> _WHAT YOU ARE ASKED TO DO_
Among the lines below, restate word for word only those from the line with "appeared: lunettes/vert <278 156>" through the line with "relocated: carotte/orange <569", with both end lines kept.

####

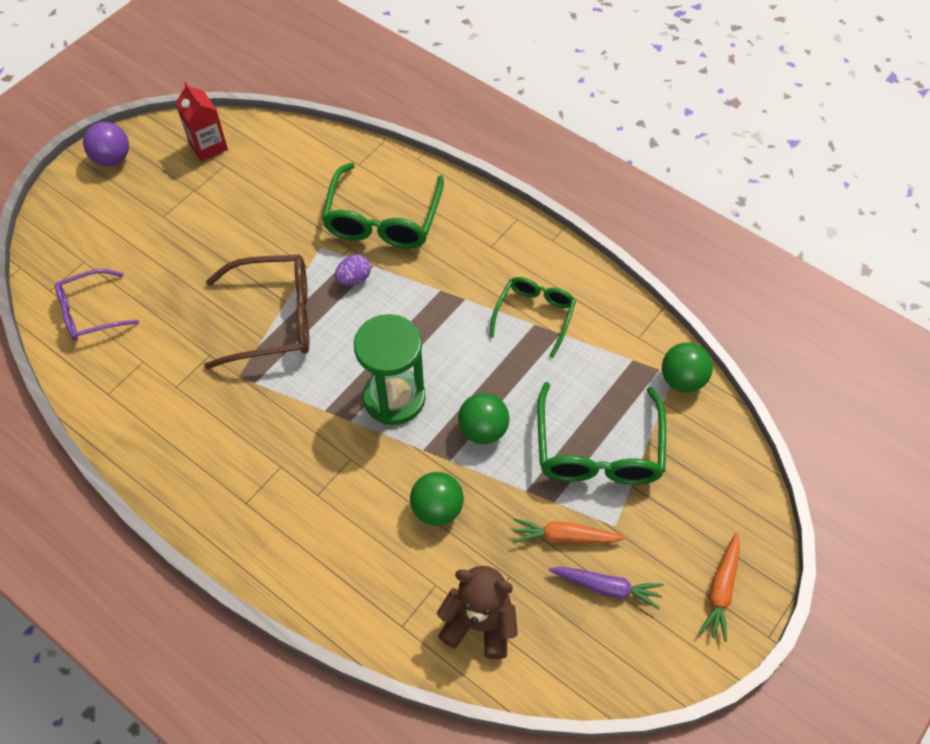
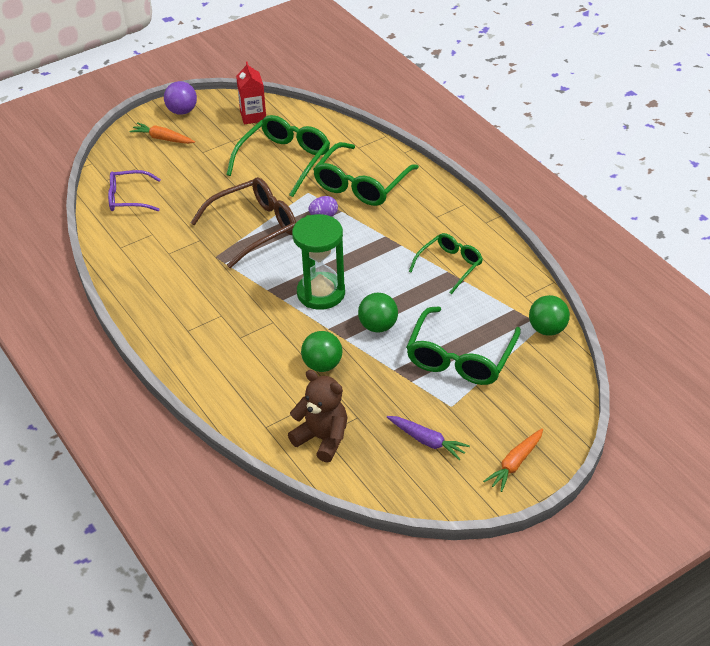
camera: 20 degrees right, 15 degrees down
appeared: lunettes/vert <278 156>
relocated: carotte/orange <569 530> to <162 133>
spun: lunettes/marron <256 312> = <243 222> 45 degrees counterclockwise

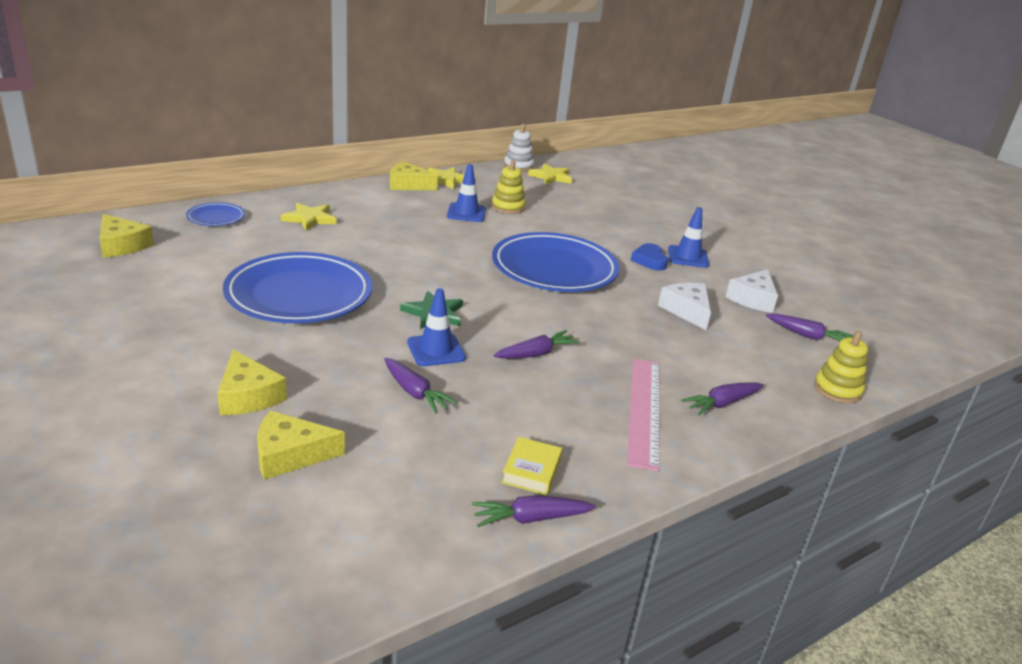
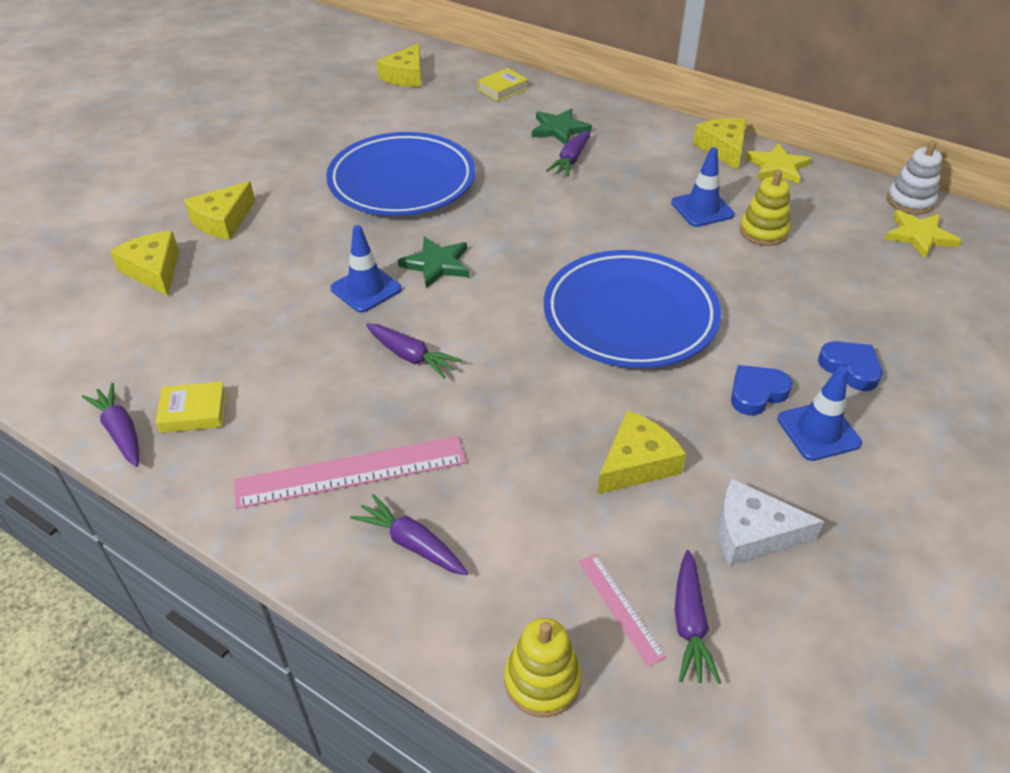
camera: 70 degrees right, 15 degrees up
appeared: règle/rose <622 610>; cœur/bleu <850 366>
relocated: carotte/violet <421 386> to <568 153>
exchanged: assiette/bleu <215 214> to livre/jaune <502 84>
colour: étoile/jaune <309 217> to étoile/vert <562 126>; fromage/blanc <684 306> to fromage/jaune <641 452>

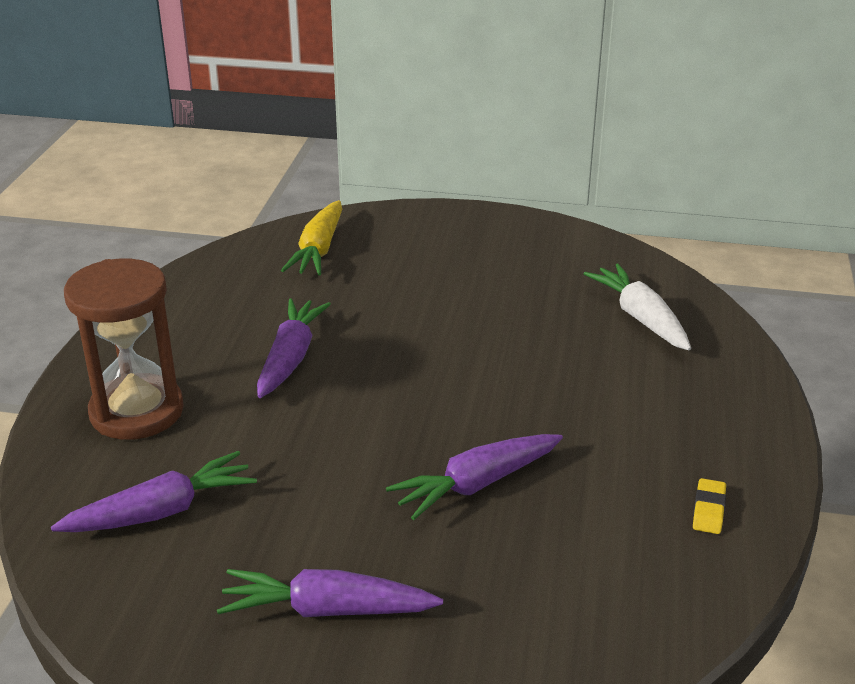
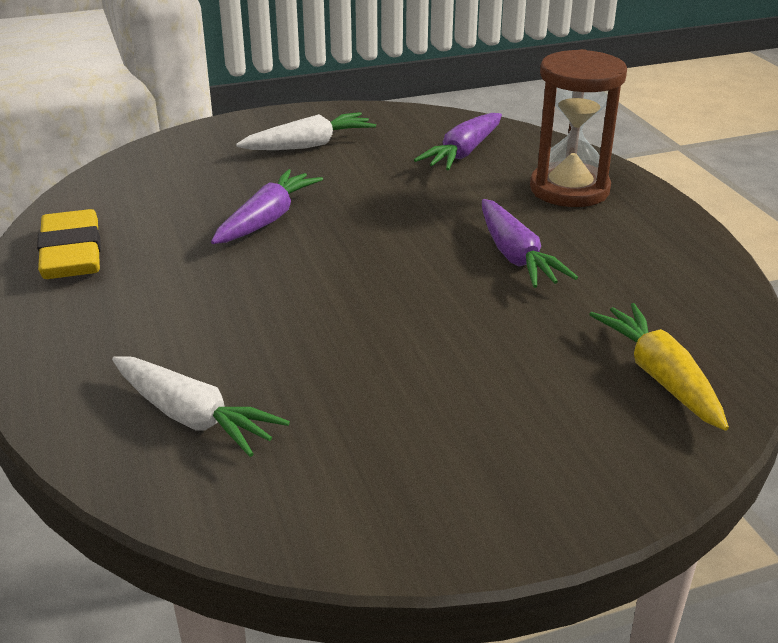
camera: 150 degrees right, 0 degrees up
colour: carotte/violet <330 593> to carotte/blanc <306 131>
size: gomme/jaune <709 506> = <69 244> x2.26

####

> _RESULT OF THIS TASK_
appeared: lunettes/vert <278 156>
relocated: carotte/orange <569 530> to <162 133>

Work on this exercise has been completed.